══ EXCERPTED DATA ══

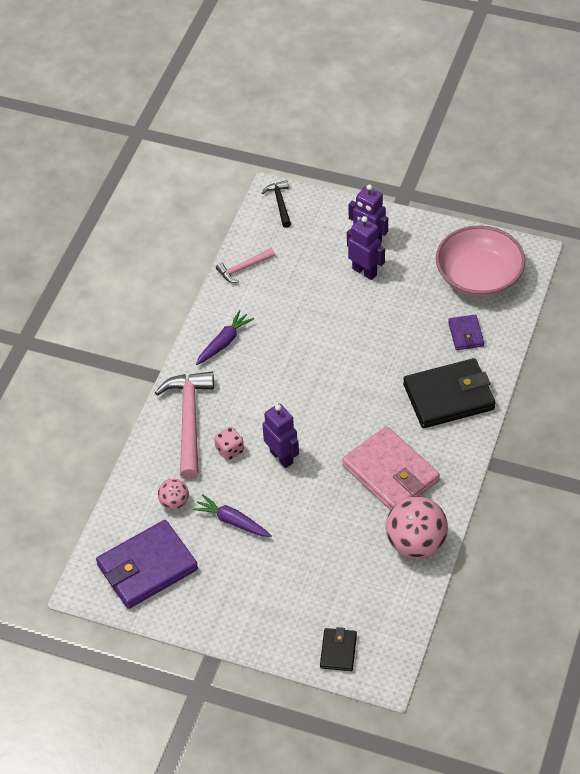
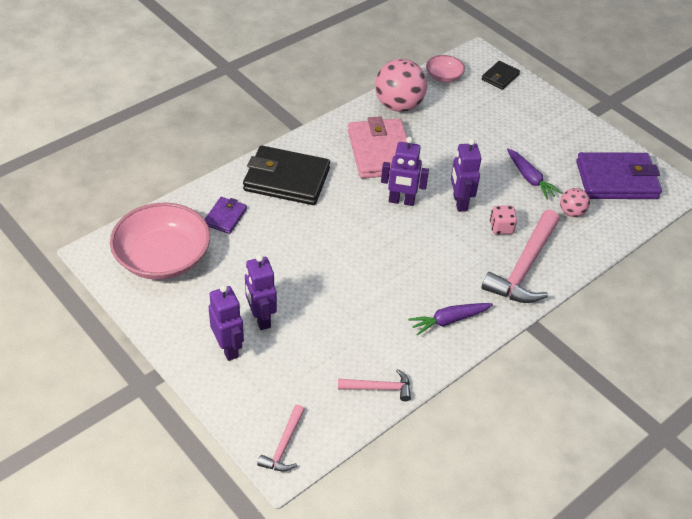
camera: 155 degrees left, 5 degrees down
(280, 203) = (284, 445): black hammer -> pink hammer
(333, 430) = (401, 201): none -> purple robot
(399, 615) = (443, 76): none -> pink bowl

═══
══ EXCERPTED DATA ══

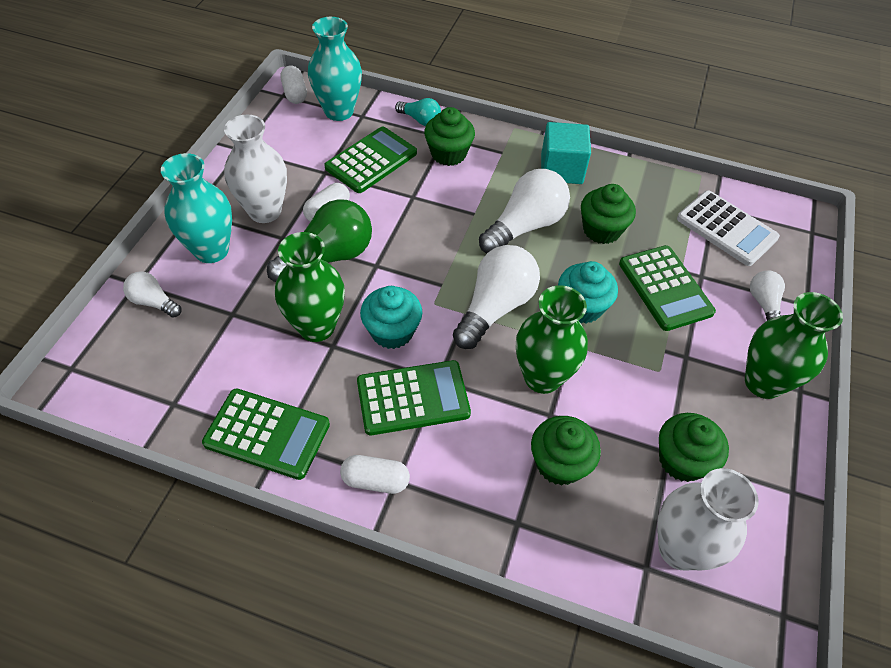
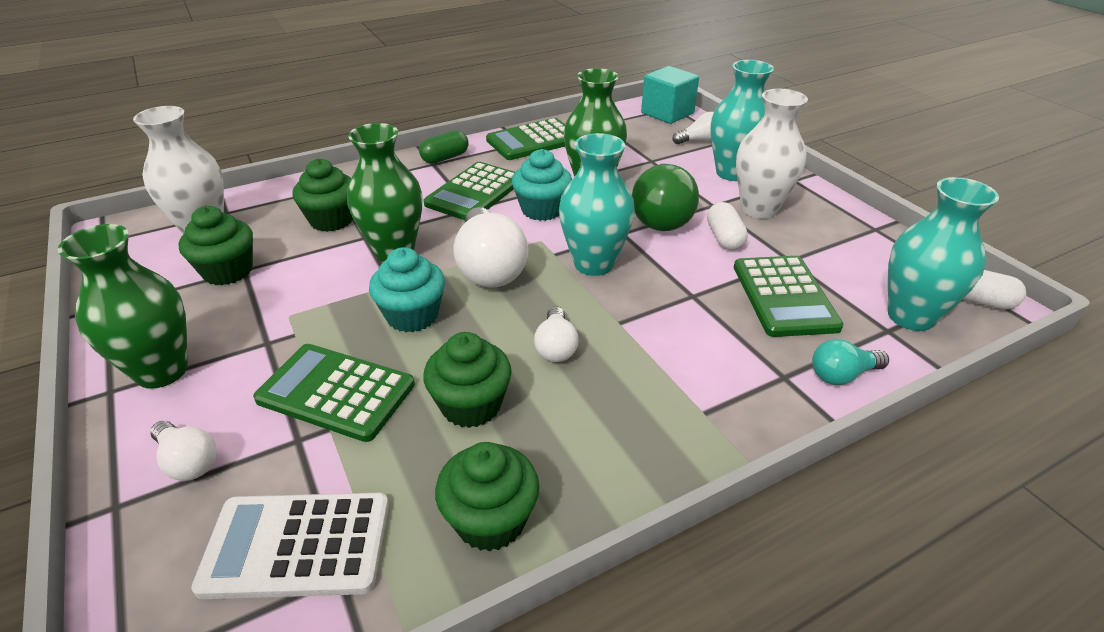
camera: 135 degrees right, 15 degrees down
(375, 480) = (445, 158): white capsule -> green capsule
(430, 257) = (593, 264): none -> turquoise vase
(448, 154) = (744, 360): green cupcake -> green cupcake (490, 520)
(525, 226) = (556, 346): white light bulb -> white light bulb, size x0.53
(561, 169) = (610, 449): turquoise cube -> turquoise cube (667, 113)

═══
══ EXCERPTED DATA ══

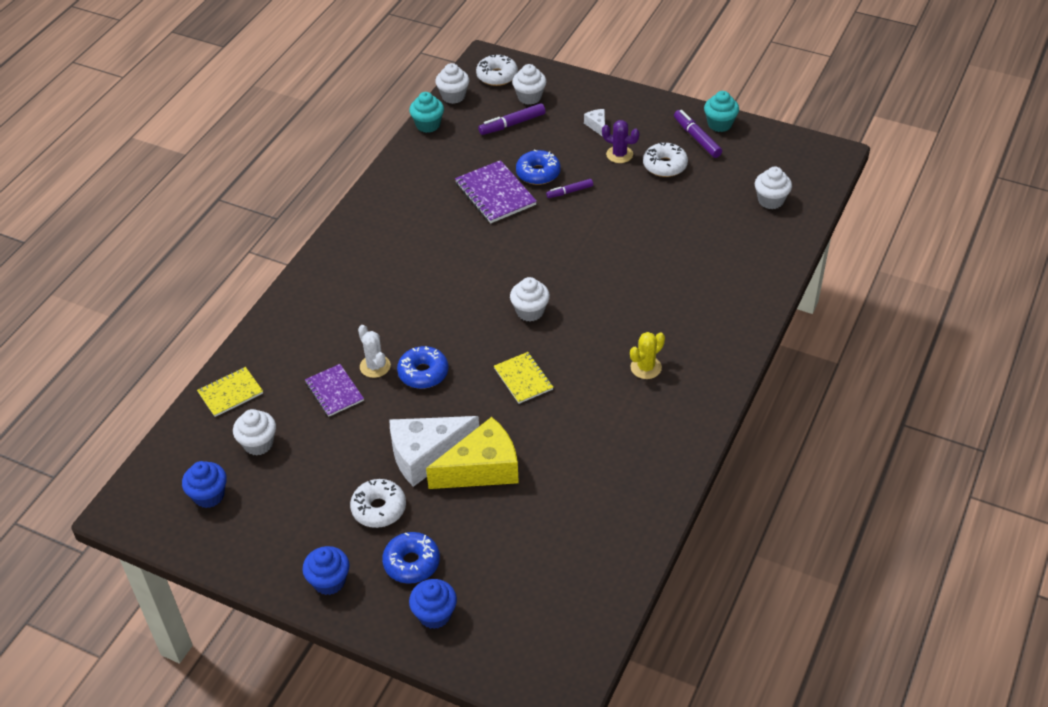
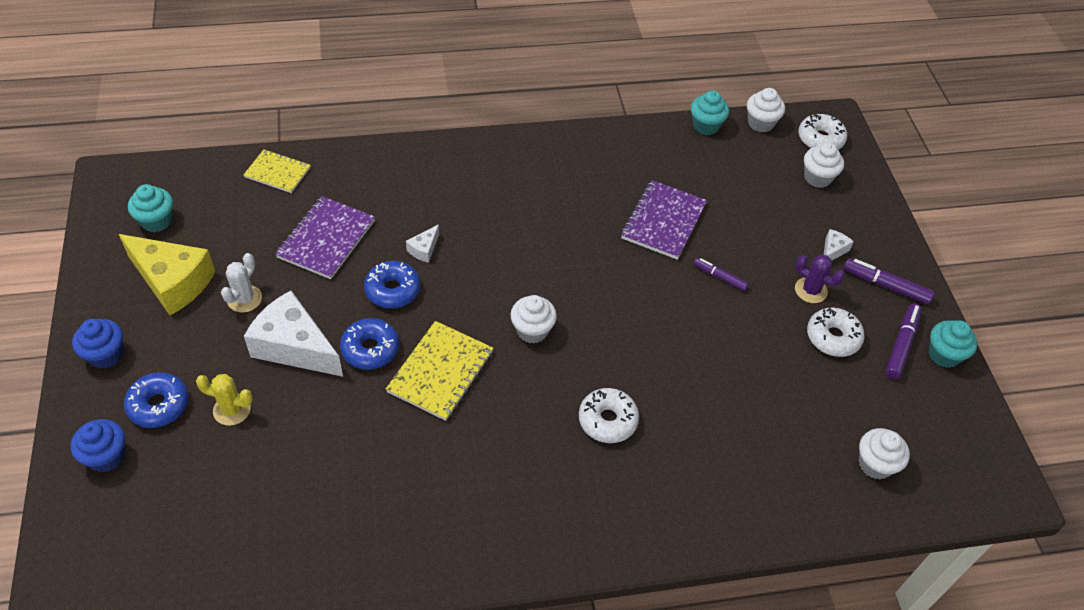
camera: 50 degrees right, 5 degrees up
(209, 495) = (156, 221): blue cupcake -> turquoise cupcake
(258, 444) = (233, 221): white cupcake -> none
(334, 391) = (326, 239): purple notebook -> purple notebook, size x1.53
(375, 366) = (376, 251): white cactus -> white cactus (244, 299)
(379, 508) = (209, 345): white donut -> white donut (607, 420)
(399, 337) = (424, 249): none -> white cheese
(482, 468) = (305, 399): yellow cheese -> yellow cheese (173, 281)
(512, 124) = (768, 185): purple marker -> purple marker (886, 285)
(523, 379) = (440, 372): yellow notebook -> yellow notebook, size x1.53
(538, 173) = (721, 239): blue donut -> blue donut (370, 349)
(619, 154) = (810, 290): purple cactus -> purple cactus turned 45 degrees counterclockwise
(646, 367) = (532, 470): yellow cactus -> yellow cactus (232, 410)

═══

All lines above from the one holding "camera: 155 degrees left, 5 degrees down" to the one holding "(399, 615) = (443, 76): none -> pink bowl", inclusive, are to be copied exactly; no other line is wanted.

RESPONSE TO THE EXERCISE ::
camera: 155 degrees left, 5 degrees down
(280, 203) = (284, 445): black hammer -> pink hammer
(333, 430) = (401, 201): none -> purple robot
(399, 615) = (443, 76): none -> pink bowl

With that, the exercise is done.